■ ASSIGNMENT
Copy out the lines of the records below, and only those lines, from the one with "purple brick A7" through the one with "green brick G13:G14", exactly as they appear.

■ LISTED RECORDS
......

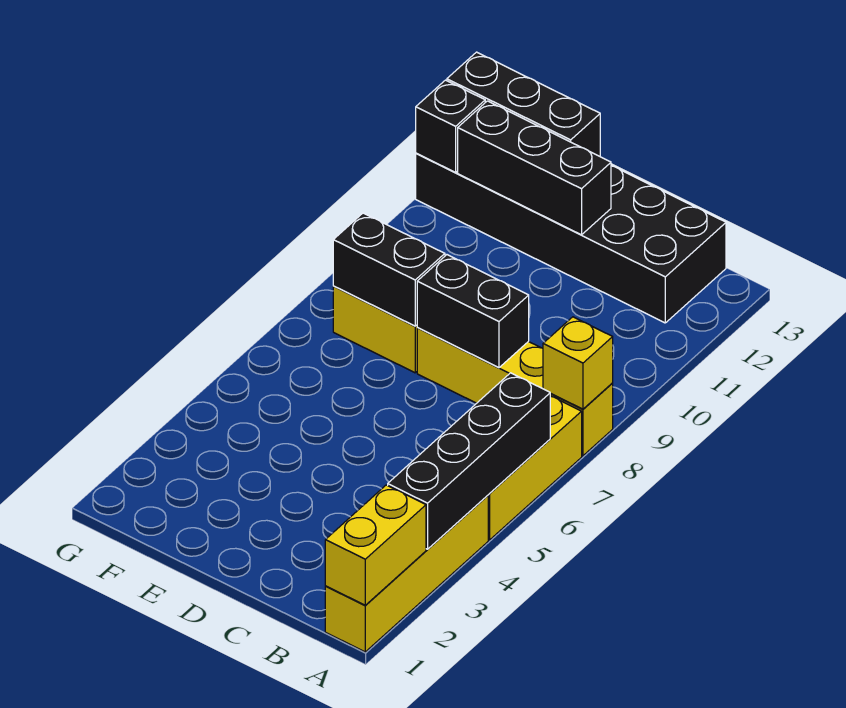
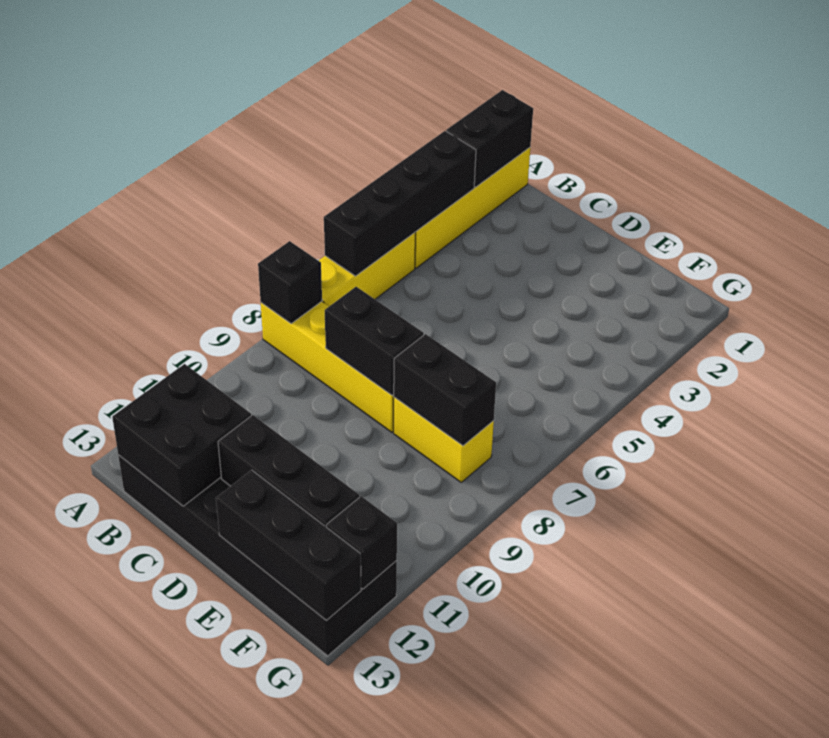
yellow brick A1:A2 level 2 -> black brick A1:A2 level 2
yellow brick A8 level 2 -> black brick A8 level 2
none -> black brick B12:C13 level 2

......

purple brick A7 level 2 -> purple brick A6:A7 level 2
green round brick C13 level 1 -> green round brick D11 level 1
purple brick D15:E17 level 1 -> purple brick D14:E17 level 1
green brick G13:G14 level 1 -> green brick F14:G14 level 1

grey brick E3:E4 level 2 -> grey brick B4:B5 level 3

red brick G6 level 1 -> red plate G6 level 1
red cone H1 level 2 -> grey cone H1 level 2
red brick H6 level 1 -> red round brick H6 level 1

......

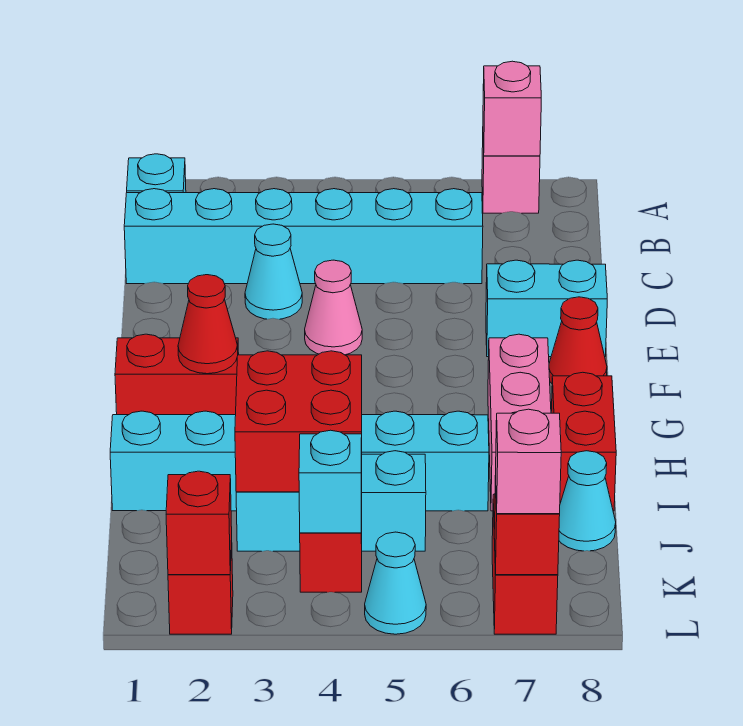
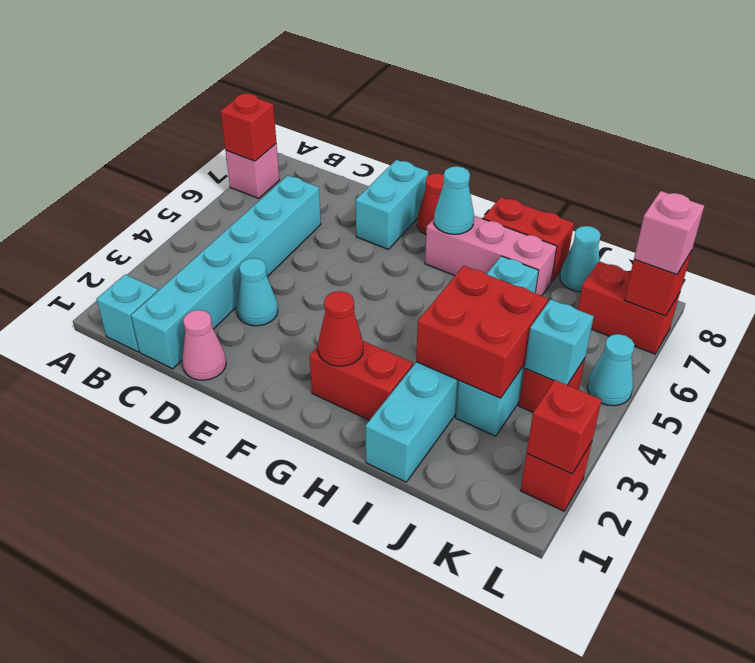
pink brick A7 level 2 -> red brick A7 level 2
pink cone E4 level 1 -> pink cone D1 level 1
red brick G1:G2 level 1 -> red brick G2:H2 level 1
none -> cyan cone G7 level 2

......

■ WRITTEN ANSWER
purple brick A7 level 2 -> purple brick A6:A7 level 2
green round brick C13 level 1 -> green round brick D11 level 1
purple brick D15:E17 level 1 -> purple brick D14:E17 level 1
green brick G13:G14 level 1 -> green brick F14:G14 level 1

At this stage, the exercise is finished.